Provided data.
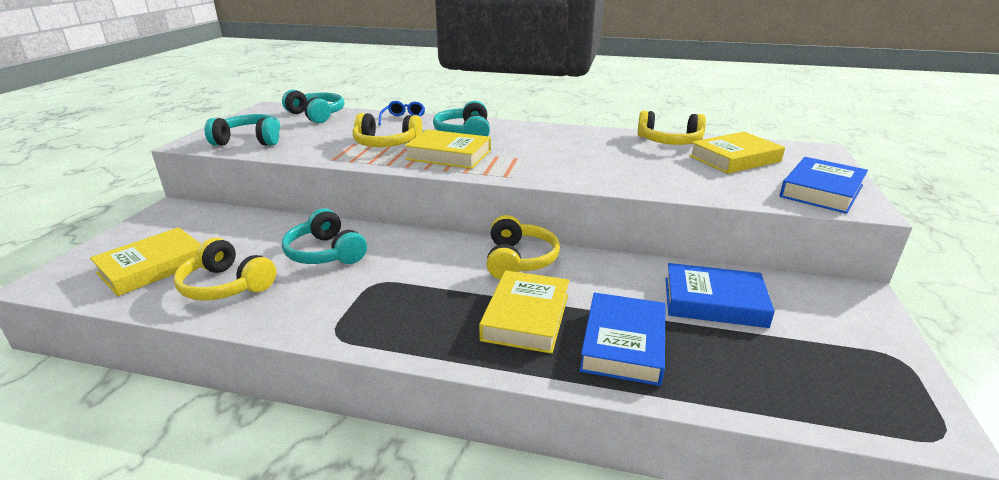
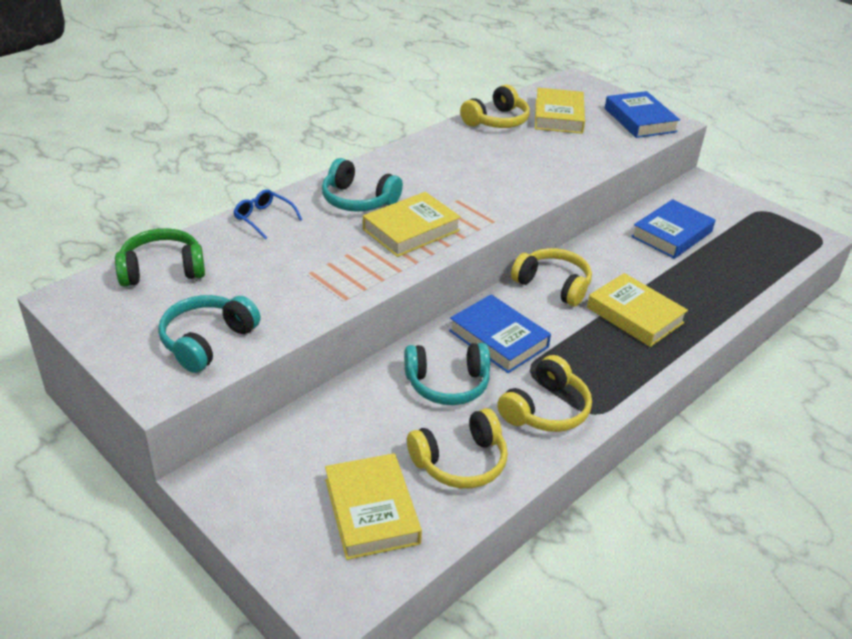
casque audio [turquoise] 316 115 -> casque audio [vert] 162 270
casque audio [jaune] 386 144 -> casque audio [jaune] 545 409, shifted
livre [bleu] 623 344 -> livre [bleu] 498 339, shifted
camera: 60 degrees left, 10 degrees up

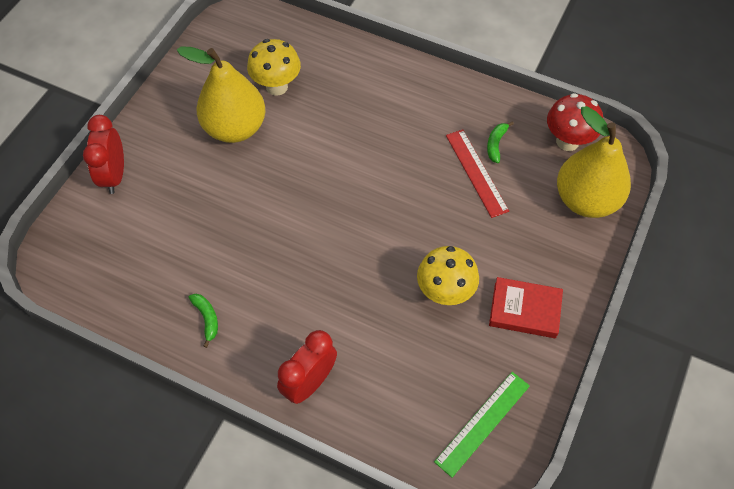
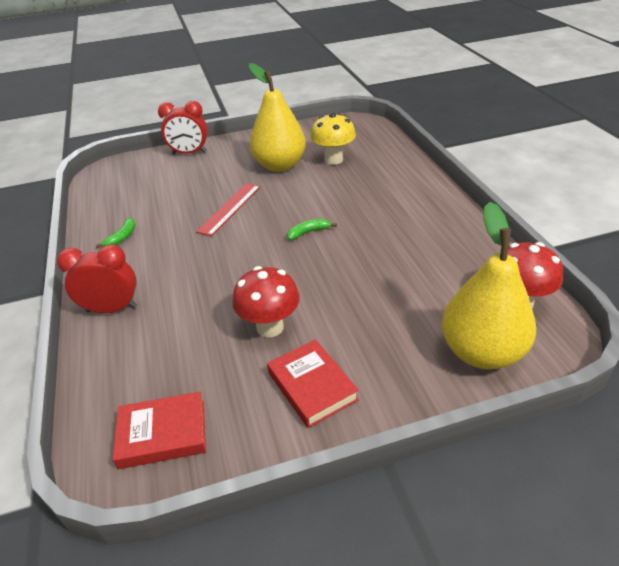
réveil [rouge] 114 175 -> réveil [rouge] 189 153, 135 degrees counterclockwise
banane [vert] 496 144 -> banane [vert] 308 232, shifted
règle [rouge] 476 172 -> règle [rouge] 229 208, shifted
champignon [jaune] 444 292 -> champignon [rouge] 270 327
règle [vert] 483 423 -> livre [rouge] 162 434
camera: 50 degrees right, 20 degrees down

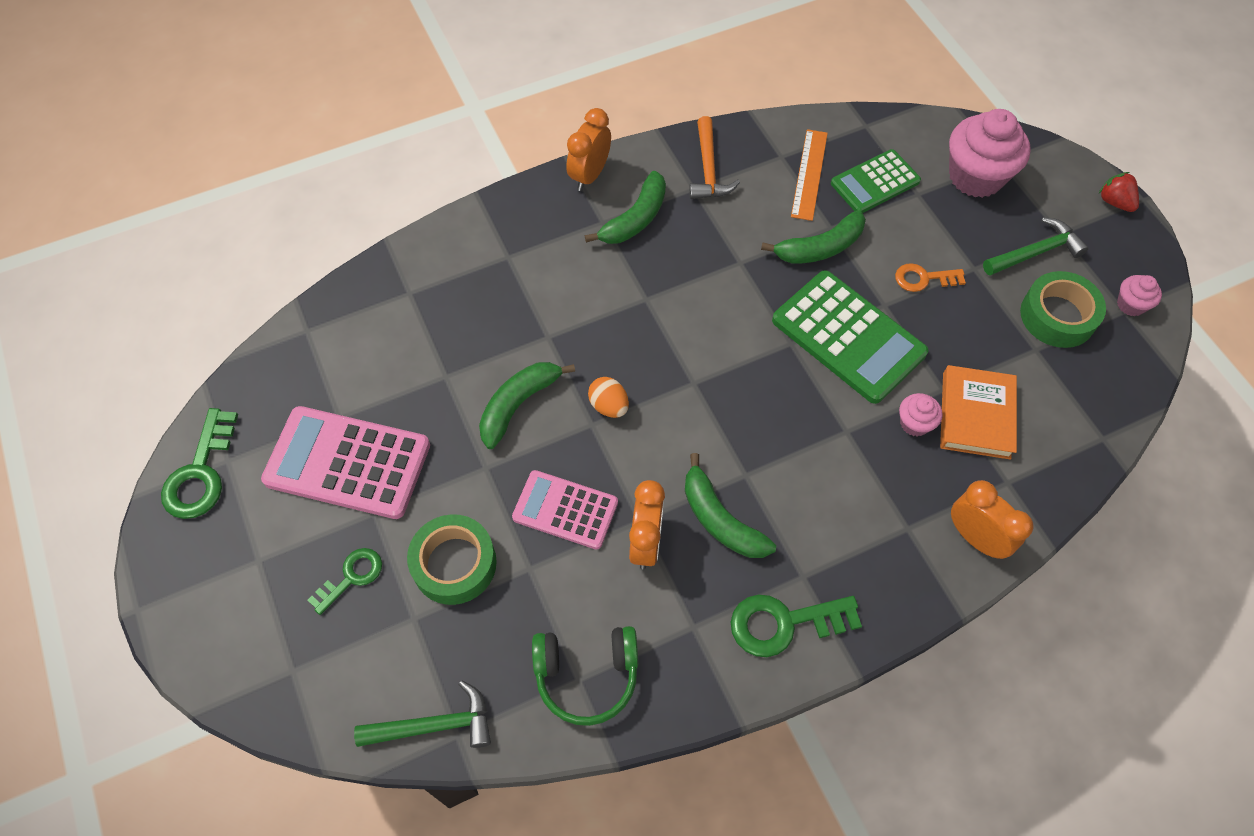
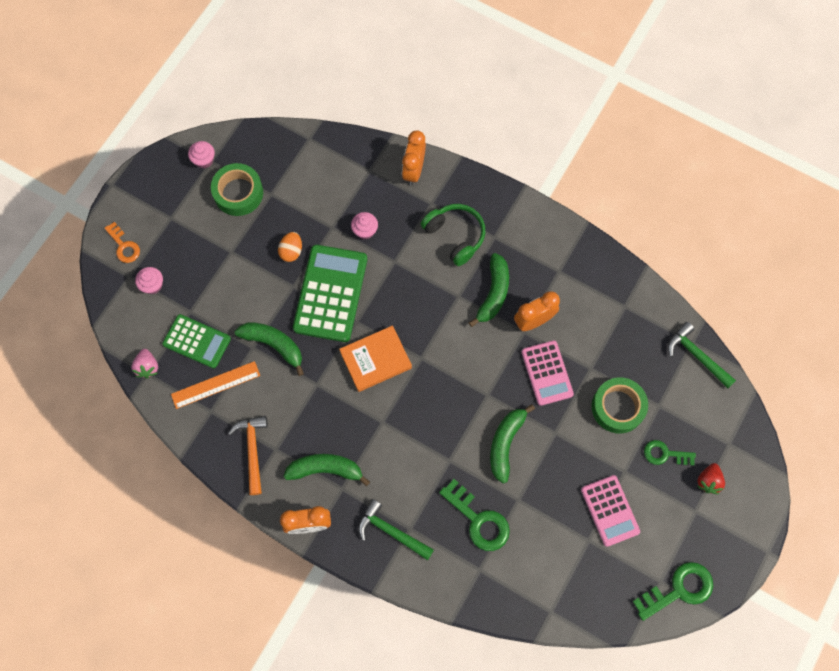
muffin [rose] 975 177 -> muffin [rose] 152 285, x0.48
marteau [orange] 708 169 -> marteau [orange] 252 450, 60 degrees counterclockwise
fraise [rouge] 1114 202 -> fraise [rouge] 708 481, shifted
marteau [vert] 1035 252 -> marteau [vert] 391 531, shifted
clé [orange] 923 278 -> clé [orange] 124 246, shifted
banane [vert] 518 405 -> banane [vert] 505 443, 105 degrees clockwise
livre [orange] 976 415 -> livre [orange] 376 360, shifted
œuf [orange] 609 406 -> œuf [orange] 291 251, shifted
calculatrice [rose] 347 463 -> calculatrice [rose] 610 510, x0.63
clé [vert] 784 623 -> clé [vert] 478 520, shifted
casque audio [vert] 587 675 -> casque audio [vert] 455 236, shifted
none -> fraise [rose] 147 367
camera: 125 degrees left, 10 degrees up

Task instructions. Find every line in the listing that holds the string "degrees", then say how many there are as a bare number.

Solution for this problem. 6